_Aim of the exercise_
Go through the records and count every line that holds "gray". Only the number belongs in the reply.

(Records from a dataset)
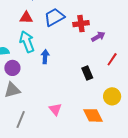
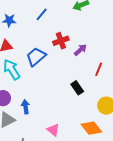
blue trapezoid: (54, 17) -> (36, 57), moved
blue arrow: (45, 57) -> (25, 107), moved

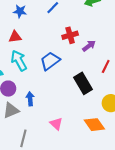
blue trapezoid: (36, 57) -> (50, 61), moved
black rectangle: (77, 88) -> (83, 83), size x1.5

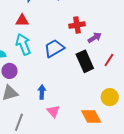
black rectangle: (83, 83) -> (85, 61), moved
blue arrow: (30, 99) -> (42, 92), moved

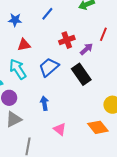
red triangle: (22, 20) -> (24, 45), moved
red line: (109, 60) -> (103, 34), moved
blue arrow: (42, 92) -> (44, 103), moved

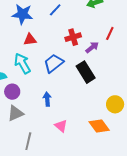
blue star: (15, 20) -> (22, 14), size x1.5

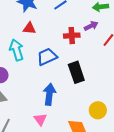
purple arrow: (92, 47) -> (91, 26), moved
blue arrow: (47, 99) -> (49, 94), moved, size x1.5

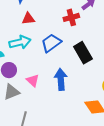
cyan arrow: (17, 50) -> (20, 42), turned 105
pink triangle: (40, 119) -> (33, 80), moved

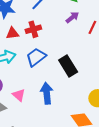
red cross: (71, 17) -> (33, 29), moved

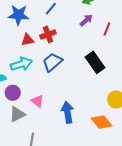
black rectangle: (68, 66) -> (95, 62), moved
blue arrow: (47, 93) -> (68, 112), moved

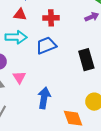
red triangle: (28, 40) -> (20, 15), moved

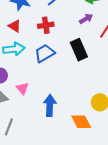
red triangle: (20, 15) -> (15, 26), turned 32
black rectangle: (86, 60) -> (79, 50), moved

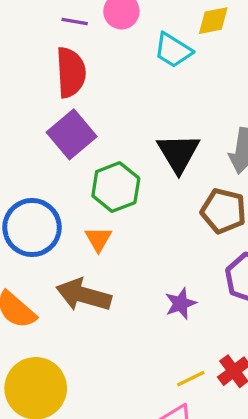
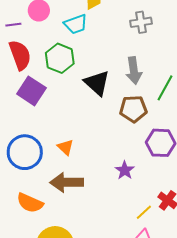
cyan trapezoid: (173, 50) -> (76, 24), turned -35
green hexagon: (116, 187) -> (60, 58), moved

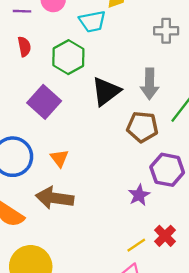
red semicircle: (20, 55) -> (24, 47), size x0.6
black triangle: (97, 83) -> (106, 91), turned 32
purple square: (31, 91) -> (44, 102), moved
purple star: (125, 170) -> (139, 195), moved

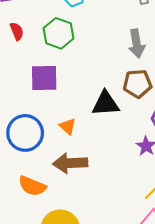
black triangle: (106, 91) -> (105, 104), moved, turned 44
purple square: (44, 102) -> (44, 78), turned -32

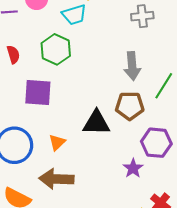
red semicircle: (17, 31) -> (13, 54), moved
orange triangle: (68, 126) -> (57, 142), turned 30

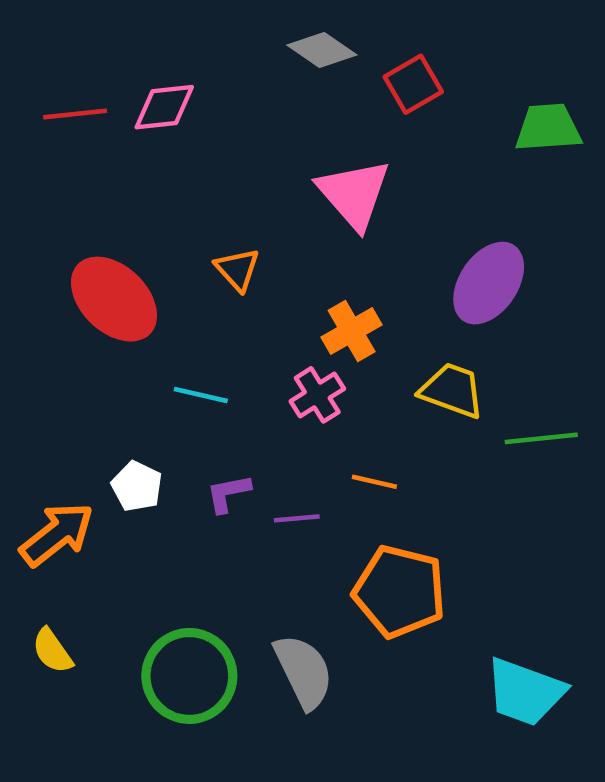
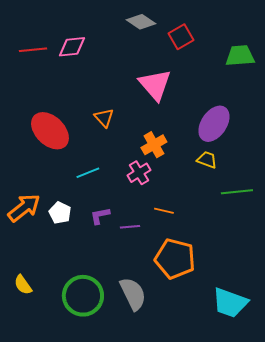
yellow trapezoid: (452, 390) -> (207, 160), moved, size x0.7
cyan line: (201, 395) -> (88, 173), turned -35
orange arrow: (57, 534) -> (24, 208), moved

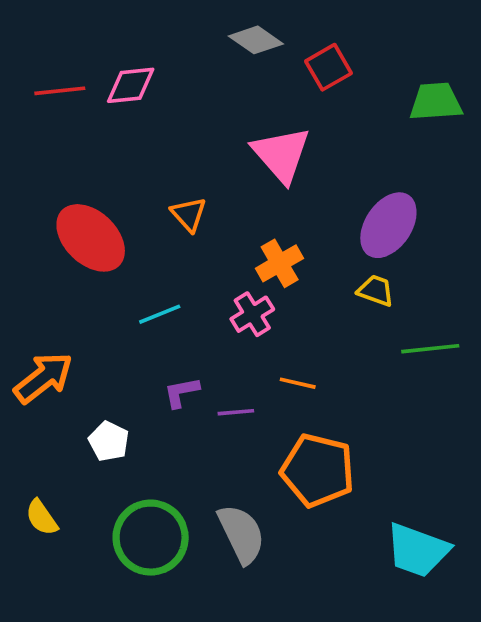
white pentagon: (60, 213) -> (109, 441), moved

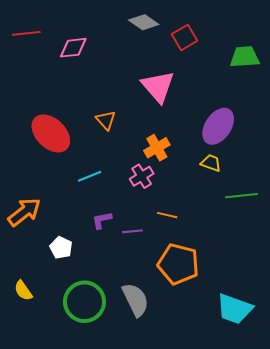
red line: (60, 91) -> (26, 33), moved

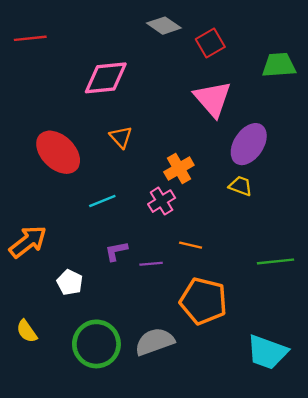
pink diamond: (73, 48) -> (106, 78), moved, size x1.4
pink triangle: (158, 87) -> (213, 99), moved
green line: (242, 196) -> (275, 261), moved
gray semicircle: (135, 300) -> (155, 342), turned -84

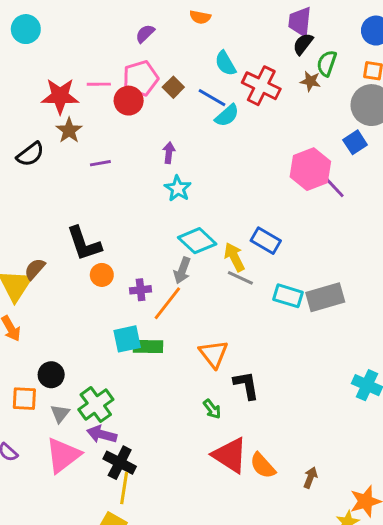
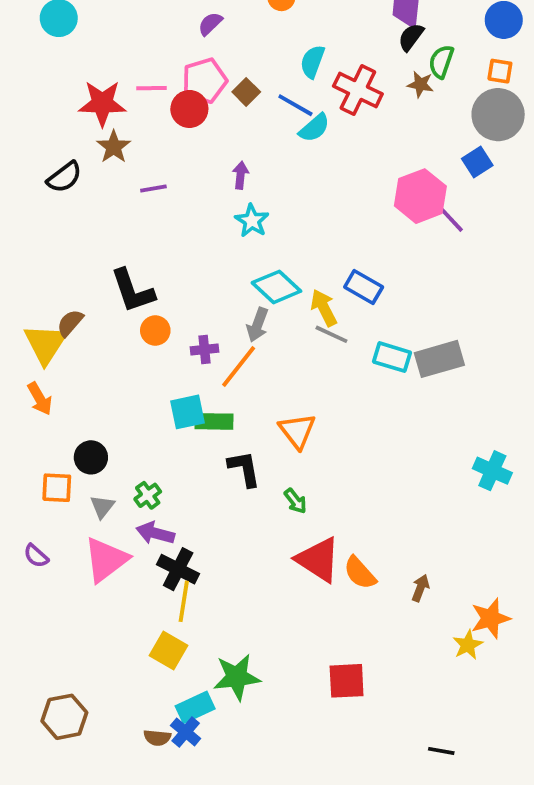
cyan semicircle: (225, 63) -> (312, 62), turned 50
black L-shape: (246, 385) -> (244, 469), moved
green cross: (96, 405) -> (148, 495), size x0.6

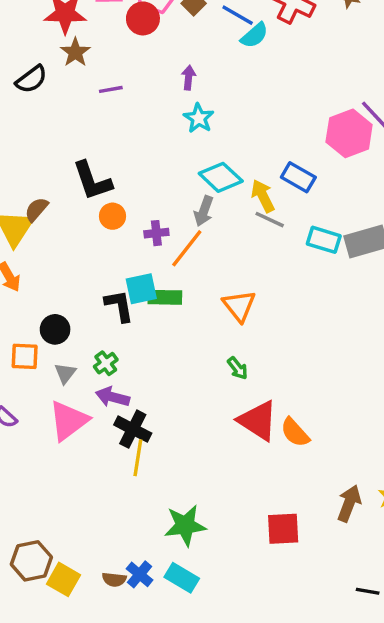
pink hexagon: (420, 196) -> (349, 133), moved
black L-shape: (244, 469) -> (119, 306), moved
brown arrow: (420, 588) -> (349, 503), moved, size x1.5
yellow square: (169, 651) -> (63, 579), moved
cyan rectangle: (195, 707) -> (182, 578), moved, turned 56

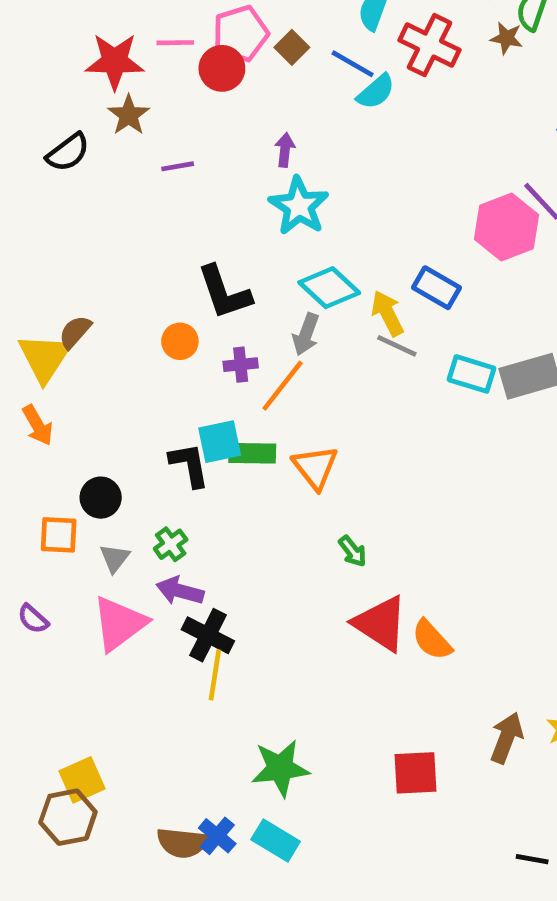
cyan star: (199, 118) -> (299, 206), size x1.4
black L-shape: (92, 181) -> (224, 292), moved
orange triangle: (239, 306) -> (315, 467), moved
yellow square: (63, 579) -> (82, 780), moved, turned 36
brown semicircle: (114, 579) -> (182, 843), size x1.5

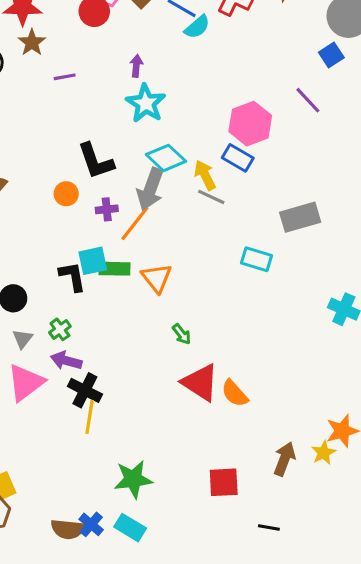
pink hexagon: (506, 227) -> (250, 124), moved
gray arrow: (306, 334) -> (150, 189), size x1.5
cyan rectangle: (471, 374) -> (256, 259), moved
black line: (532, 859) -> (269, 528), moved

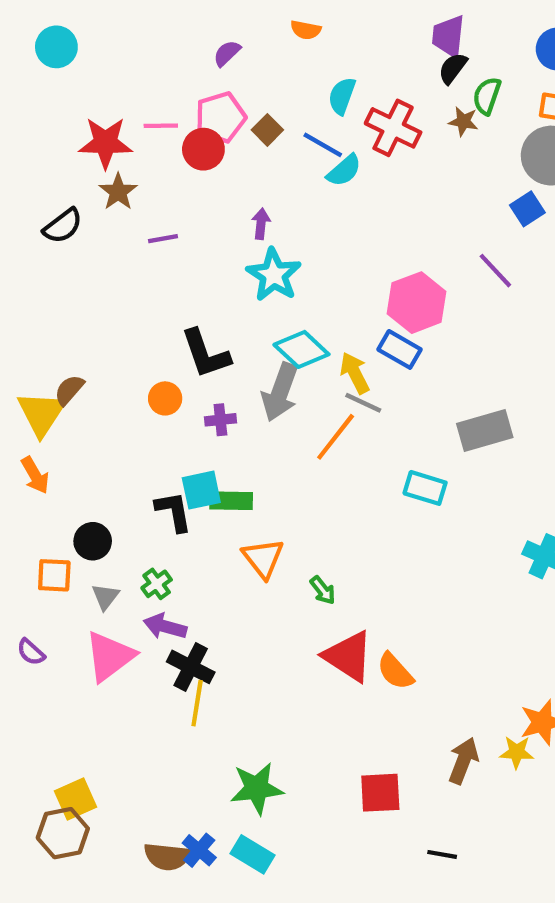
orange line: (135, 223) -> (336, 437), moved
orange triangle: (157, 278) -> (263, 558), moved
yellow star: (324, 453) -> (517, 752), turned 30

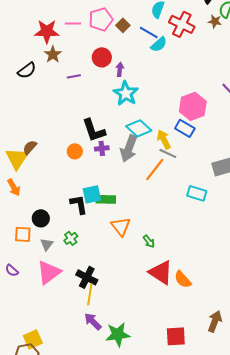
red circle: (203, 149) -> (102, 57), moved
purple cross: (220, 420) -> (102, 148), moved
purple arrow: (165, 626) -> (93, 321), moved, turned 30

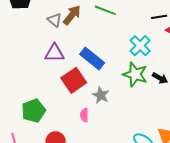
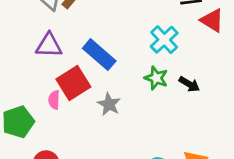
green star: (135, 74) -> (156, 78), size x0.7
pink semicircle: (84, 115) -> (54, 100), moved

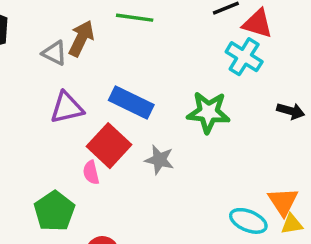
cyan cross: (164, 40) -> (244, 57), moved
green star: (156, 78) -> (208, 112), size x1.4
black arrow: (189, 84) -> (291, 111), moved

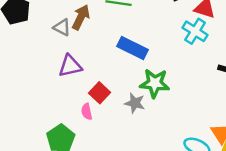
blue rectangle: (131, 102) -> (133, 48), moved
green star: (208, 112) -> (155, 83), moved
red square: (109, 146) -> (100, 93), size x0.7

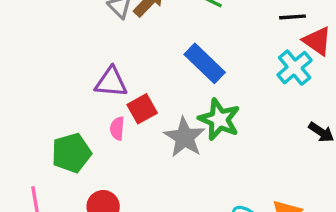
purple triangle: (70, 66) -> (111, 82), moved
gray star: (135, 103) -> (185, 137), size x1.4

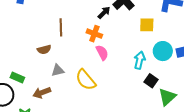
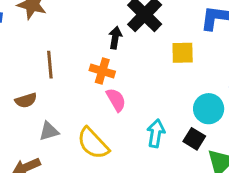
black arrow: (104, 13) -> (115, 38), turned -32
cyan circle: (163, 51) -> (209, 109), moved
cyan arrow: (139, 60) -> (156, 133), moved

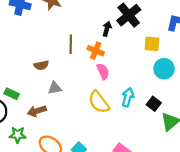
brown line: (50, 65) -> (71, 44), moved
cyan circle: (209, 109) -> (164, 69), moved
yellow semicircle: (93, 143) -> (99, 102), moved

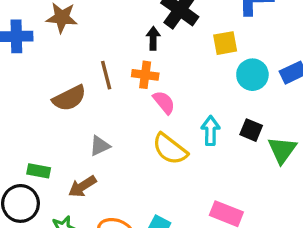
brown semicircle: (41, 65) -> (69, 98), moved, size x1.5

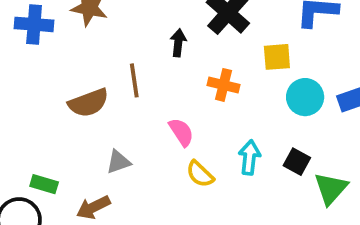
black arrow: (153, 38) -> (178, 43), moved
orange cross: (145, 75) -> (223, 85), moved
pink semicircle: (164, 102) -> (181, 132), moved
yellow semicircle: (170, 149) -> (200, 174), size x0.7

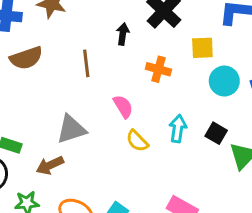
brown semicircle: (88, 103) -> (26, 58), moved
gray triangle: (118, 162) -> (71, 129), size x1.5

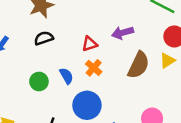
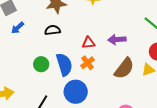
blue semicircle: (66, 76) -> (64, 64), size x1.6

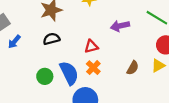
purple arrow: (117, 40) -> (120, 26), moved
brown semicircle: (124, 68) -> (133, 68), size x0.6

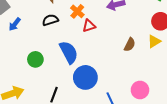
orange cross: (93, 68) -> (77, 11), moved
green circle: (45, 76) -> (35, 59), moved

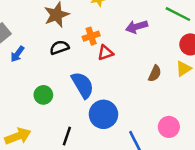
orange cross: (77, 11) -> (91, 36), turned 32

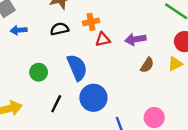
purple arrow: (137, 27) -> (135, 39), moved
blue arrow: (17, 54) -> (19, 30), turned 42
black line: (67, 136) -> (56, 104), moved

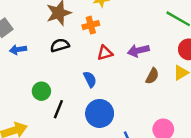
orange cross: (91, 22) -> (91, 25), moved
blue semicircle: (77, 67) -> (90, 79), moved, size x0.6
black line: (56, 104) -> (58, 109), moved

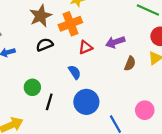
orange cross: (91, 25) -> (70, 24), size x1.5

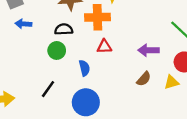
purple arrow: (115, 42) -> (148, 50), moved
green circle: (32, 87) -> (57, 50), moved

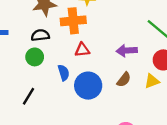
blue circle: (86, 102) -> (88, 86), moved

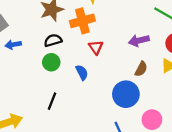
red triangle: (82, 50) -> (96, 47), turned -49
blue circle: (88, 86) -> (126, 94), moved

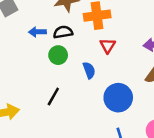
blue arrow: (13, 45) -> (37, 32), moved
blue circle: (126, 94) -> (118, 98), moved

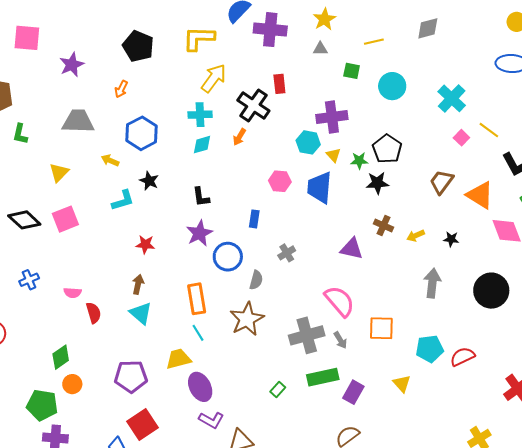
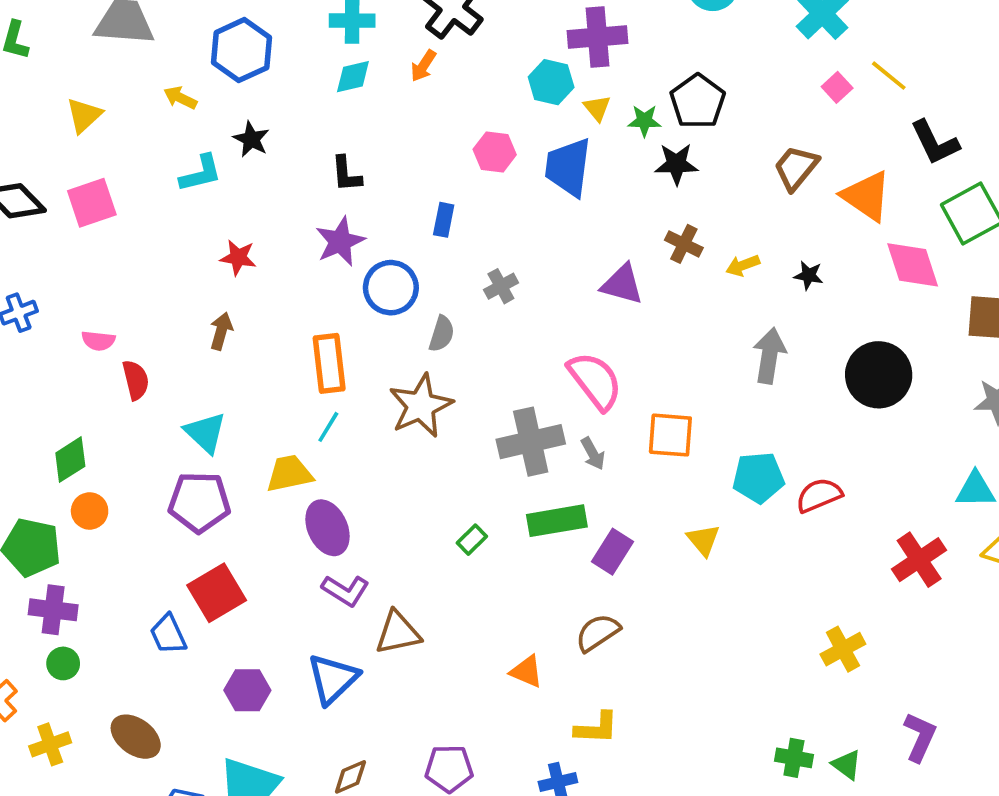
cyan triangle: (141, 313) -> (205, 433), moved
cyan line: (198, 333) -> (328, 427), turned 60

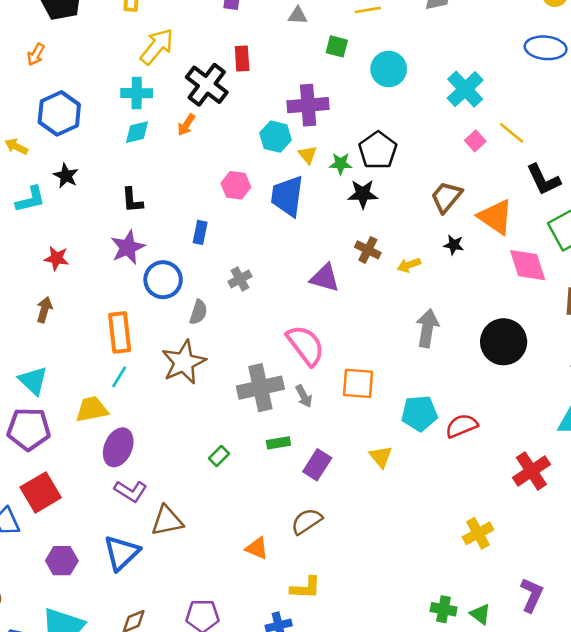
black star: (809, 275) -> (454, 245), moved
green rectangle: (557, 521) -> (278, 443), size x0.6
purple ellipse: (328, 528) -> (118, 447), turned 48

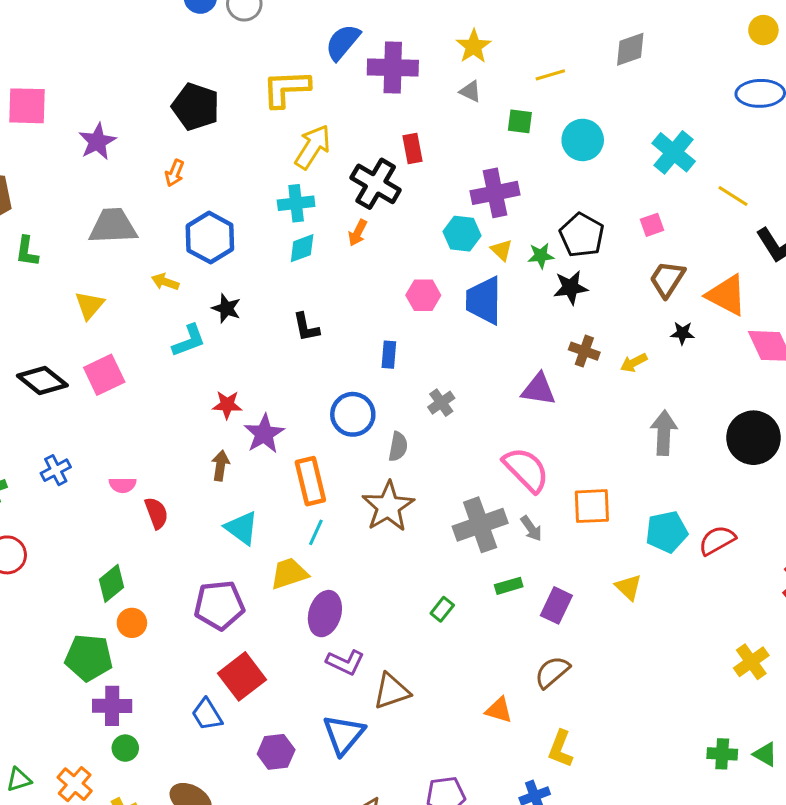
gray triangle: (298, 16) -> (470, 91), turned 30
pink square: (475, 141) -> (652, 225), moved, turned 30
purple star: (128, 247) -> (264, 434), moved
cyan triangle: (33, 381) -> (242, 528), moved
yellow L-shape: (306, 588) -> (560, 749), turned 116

_Your solution_
5